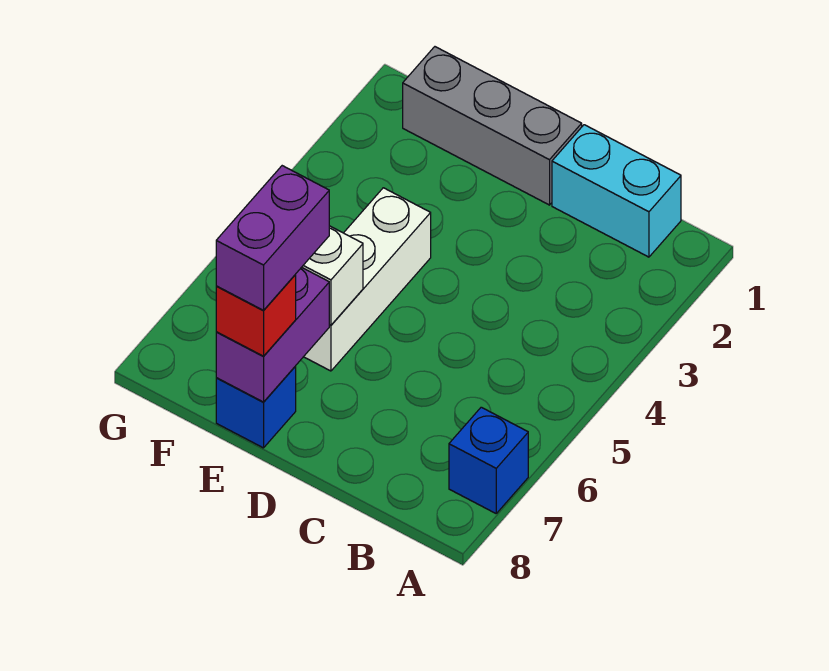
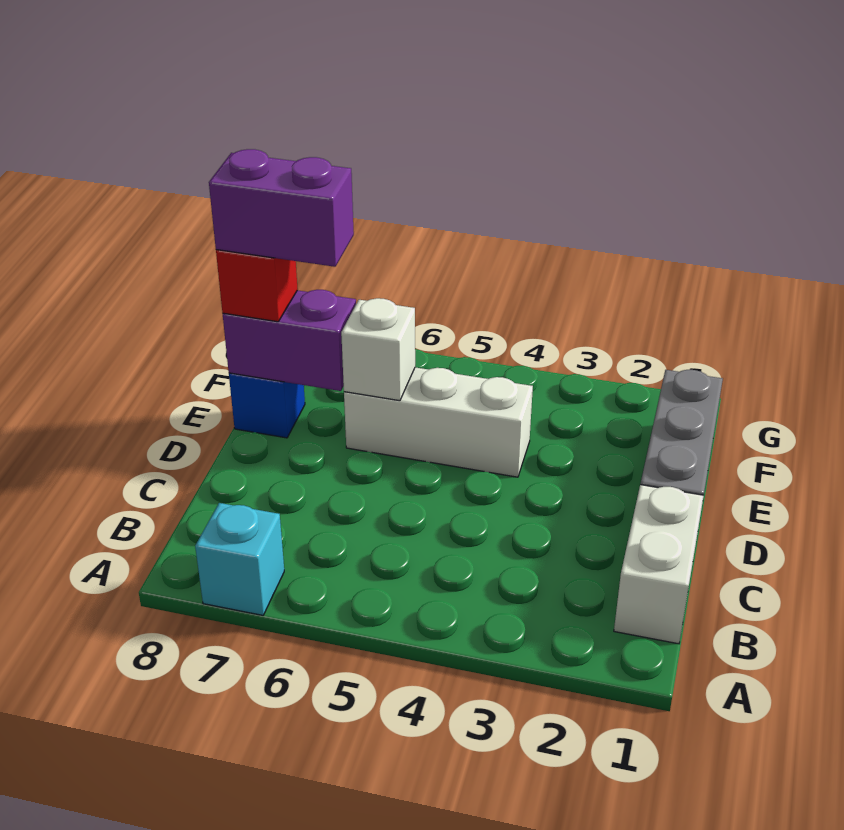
blue brick A7 level 1 -> cyan brick A7 level 1
cyan brick B1:C1 level 1 -> white brick B1:C1 level 1

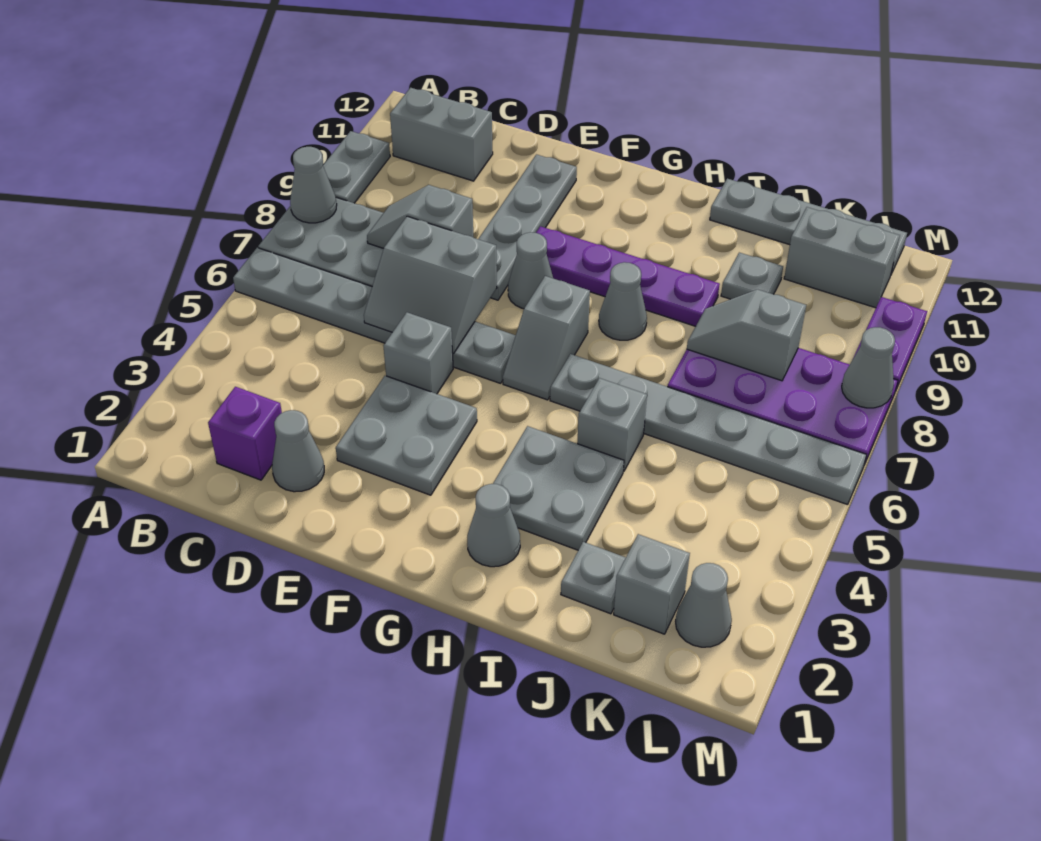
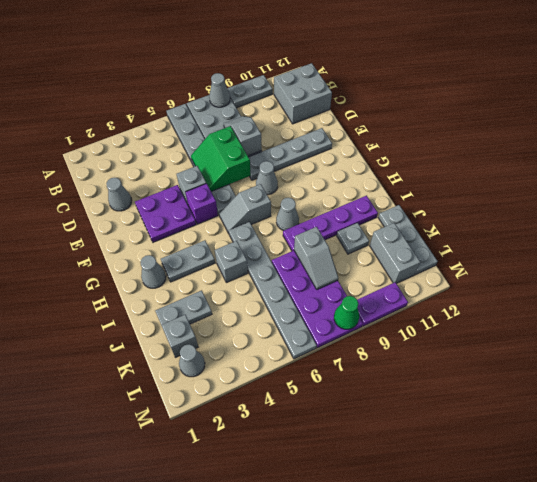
grey brick B11:C11 level 1 -> grey brick B11:C12 level 1
purple brick C2 level 1 -> purple brick F5 level 1
grey slope D6:E7 level 2 top 7 -> green slope D6:E7 level 2 top 7
grey plate E3:F4 level 1 -> purple plate E3:F4 level 1
purple plate F9:I9 level 1 -> purple plate I8:I11 level 1
grey plate H3:I4 level 1 -> grey plate H3:H4 level 1
grey plate I12:L12 level 1 -> grey plate J12:L12 level 1
grey plate J2 level 1 -> grey plate J2:J3 level 1
grey slope J8:K8 level 2 top K -> grey slope J8:K8 level 2 top J
grey cone M8 level 2 -> green cone M8 level 2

## Directions
Filter the entries above and keep only the lines with the word "cyan".

## Solution
blue brick A7 level 1 -> cyan brick A7 level 1
cyan brick B1:C1 level 1 -> white brick B1:C1 level 1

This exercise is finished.